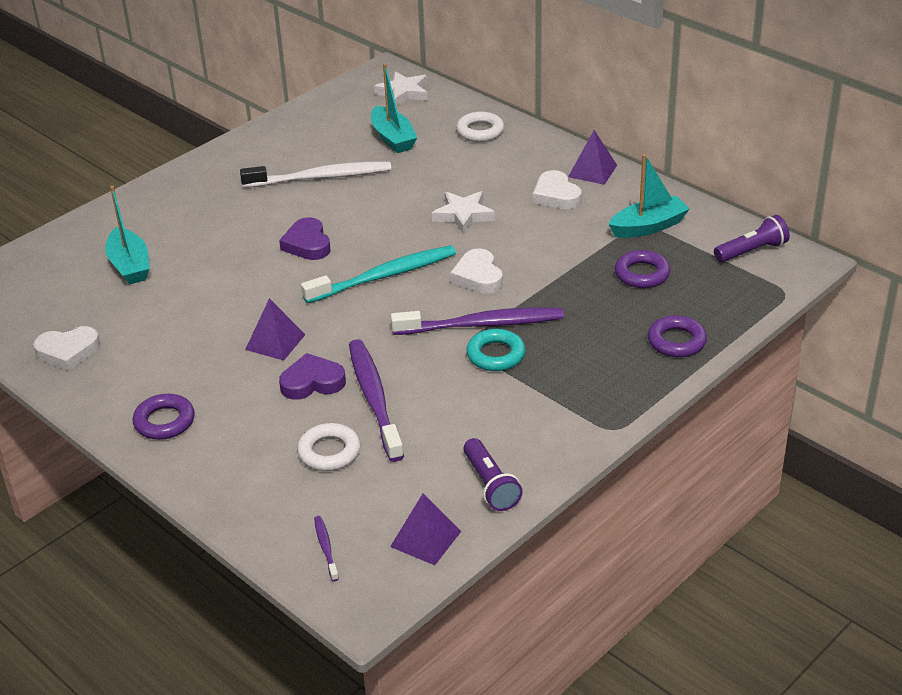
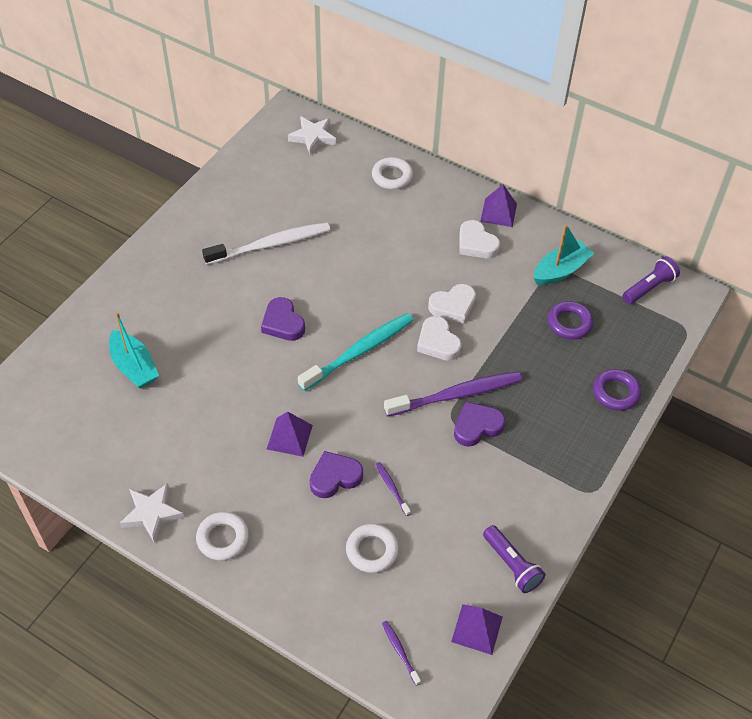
camera: 15 degrees left, 15 degrees up
white heart [33,326,100,371] -> white heart moved to [428,284,476,324]
purple ring [133,394,195,440] -> white ring [196,512,249,561]
purple toothbrush [349,339,404,462] -> purple toothbrush [376,462,411,516], size x0.43
turquoise boat [371,63,417,153] -> none
white star [432,191,495,234] -> white star moved to [119,483,184,543]
turquoise ring [466,329,525,371] -> purple heart [454,402,505,447]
----
§ Job item
In the listing above, find the line containing "white star [432,191,495,234]", then reproduce it and each line after it through the end, exactly and with nothing added.

§ Result for this exercise
white star [432,191,495,234] -> white star moved to [119,483,184,543]
turquoise ring [466,329,525,371] -> purple heart [454,402,505,447]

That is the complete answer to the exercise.